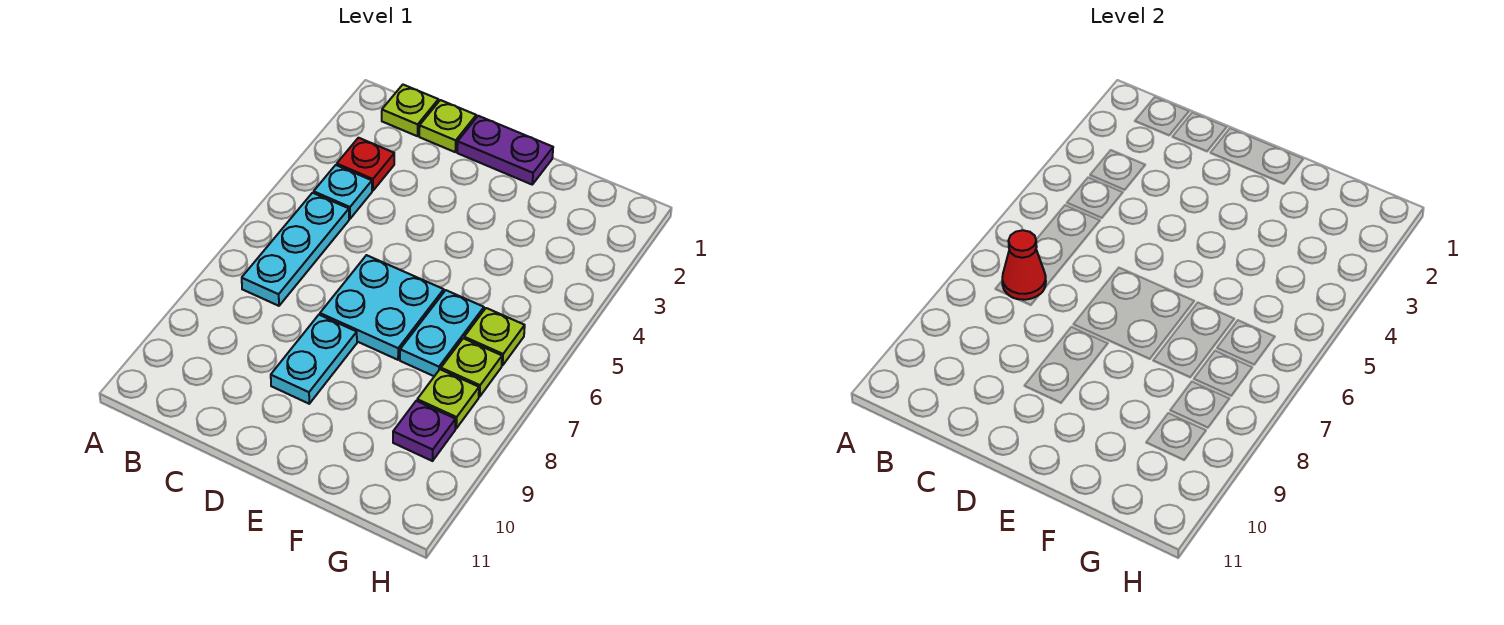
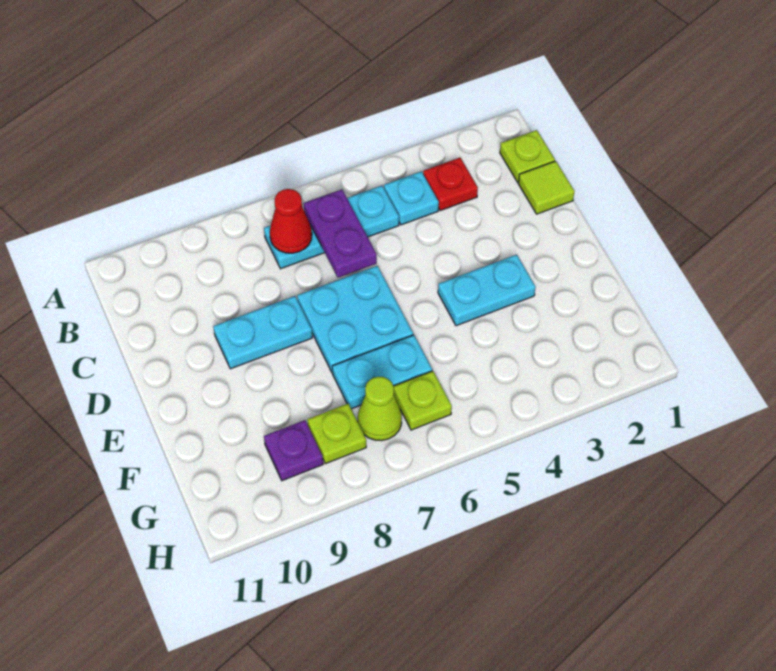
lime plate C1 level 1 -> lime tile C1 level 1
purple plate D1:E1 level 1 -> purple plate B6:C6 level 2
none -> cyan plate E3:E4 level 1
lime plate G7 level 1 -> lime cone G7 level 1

...

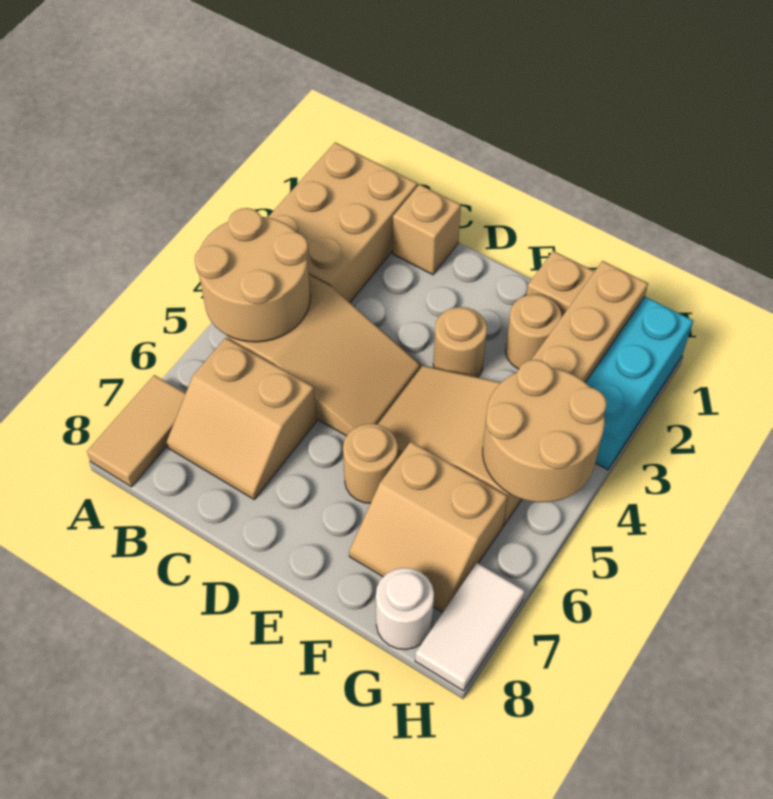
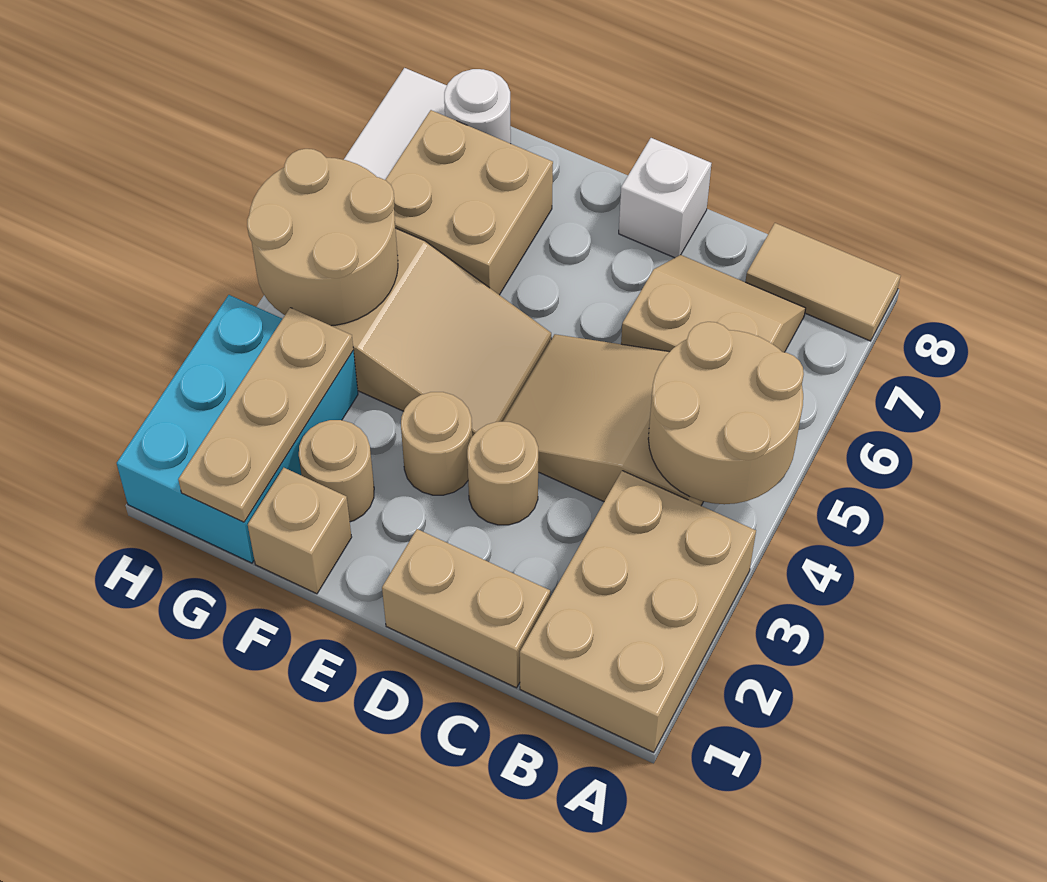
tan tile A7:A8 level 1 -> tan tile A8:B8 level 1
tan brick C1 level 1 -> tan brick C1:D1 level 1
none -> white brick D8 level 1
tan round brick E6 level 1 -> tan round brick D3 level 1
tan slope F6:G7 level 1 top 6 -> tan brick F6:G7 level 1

* What is needed *
Starting at the line above that contains "none -> cyan plate E3:E4 level 1", write out each line exactly until the line that contains "lime plate G7 level 1 -> lime cone G7 level 1" has been written, and stop there.

* Reply to the exercise *
none -> cyan plate E3:E4 level 1
lime plate G7 level 1 -> lime cone G7 level 1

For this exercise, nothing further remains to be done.